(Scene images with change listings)
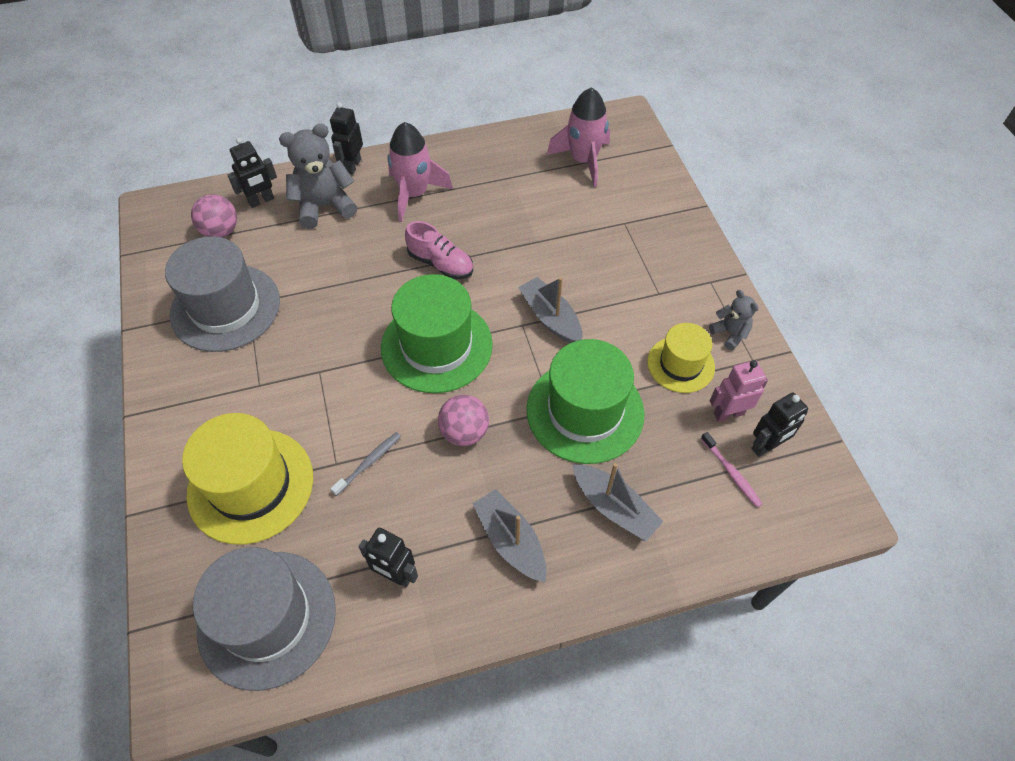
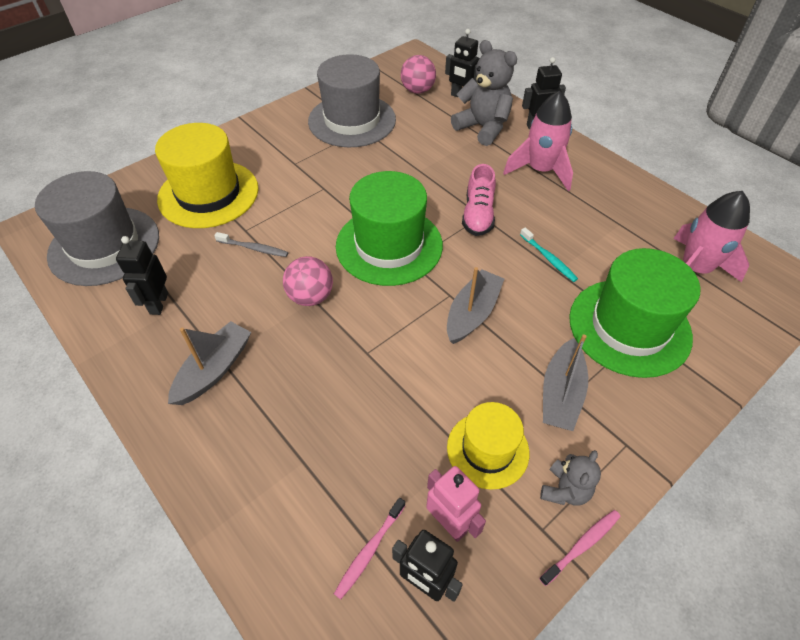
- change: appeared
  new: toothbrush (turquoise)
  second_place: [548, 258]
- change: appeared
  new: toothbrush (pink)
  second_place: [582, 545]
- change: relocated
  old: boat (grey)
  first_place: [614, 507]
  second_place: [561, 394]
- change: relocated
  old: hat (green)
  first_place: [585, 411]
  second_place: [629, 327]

> THE PROBLEM
The entries above are to be copied exactly, with every picture left out.

> SOLUTION BELOW
- change: appeared
  new: toothbrush (turquoise)
  second_place: [548, 258]
- change: appeared
  new: toothbrush (pink)
  second_place: [582, 545]
- change: relocated
  old: boat (grey)
  first_place: [614, 507]
  second_place: [561, 394]
- change: relocated
  old: hat (green)
  first_place: [585, 411]
  second_place: [629, 327]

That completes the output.